# Directions for this task
Scan the entries below. Return every line that includes "DGND".

[Data entries]
○ ○ ○

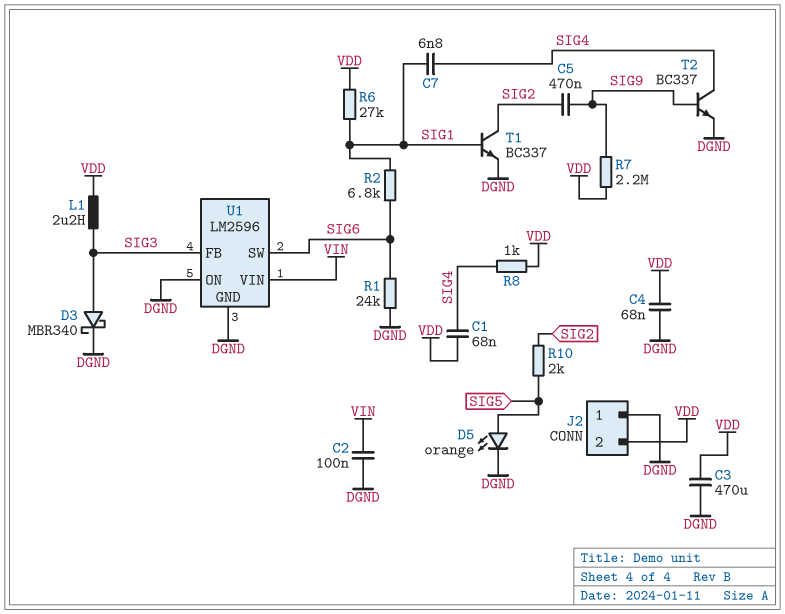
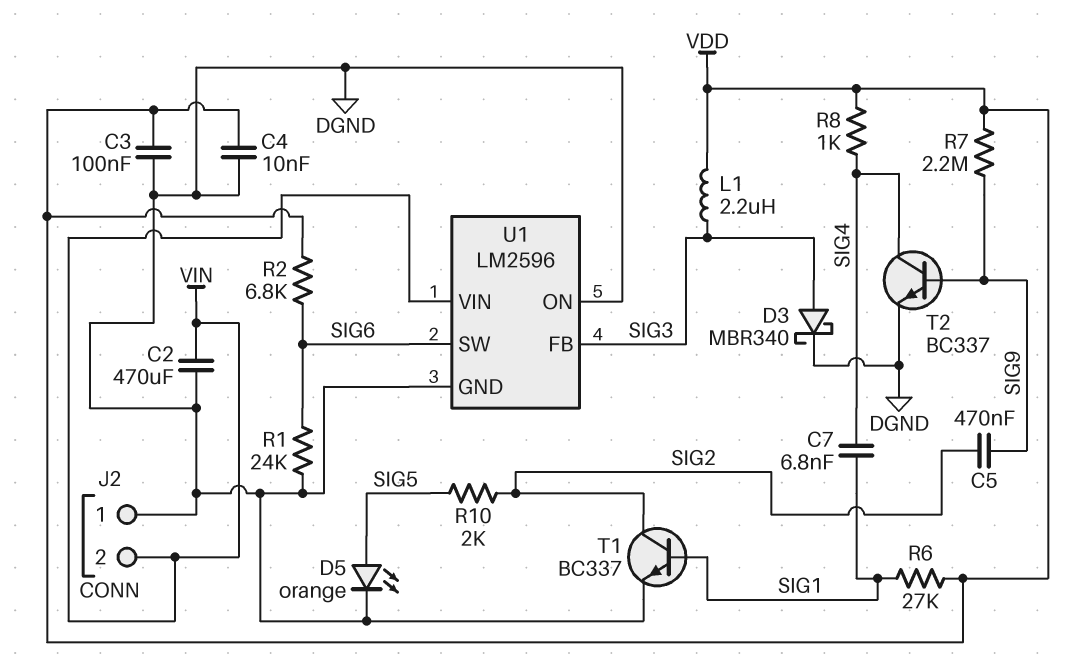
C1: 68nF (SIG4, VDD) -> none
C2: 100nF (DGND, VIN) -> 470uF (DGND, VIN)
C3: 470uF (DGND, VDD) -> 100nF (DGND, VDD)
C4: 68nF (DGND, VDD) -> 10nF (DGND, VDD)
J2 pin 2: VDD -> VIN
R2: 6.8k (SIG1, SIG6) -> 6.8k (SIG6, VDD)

○ ○ ○

# Exercise output
C2: 100nF (DGND, VIN) -> 470uF (DGND, VIN)
C3: 470uF (DGND, VDD) -> 100nF (DGND, VDD)
C4: 68nF (DGND, VDD) -> 10nF (DGND, VDD)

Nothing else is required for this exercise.